+++ Information +++

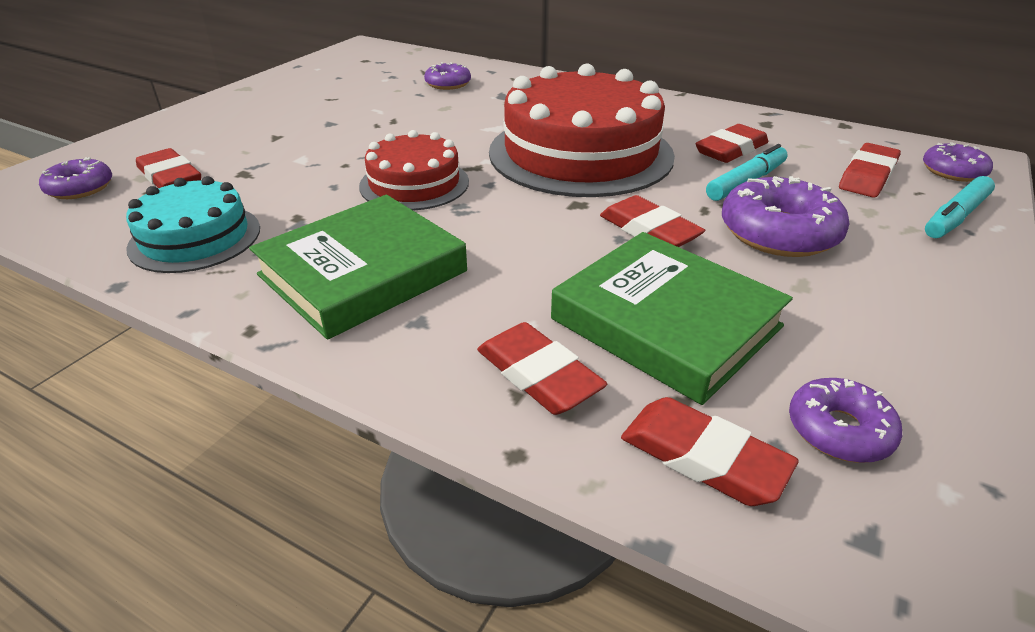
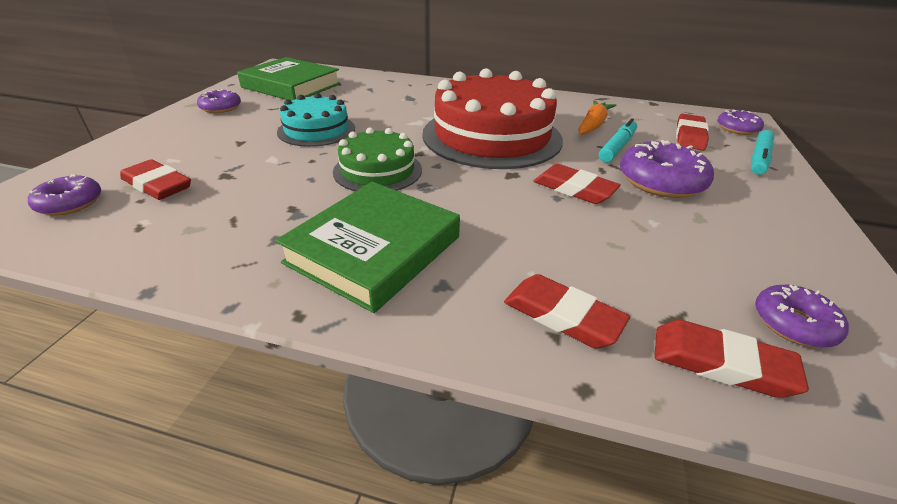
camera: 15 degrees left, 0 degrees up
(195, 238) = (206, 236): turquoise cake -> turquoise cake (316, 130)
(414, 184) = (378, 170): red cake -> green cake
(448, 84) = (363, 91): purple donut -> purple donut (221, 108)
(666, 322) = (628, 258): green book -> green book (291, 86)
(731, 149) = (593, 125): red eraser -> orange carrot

+++

## Aim of the task
What belongs in the answer is the line with "(414, 184) = (378, 170): red" plus every later line of the listing, copied word for word and nothing besides.

## Solved problem
(414, 184) = (378, 170): red cake -> green cake
(448, 84) = (363, 91): purple donut -> purple donut (221, 108)
(666, 322) = (628, 258): green book -> green book (291, 86)
(731, 149) = (593, 125): red eraser -> orange carrot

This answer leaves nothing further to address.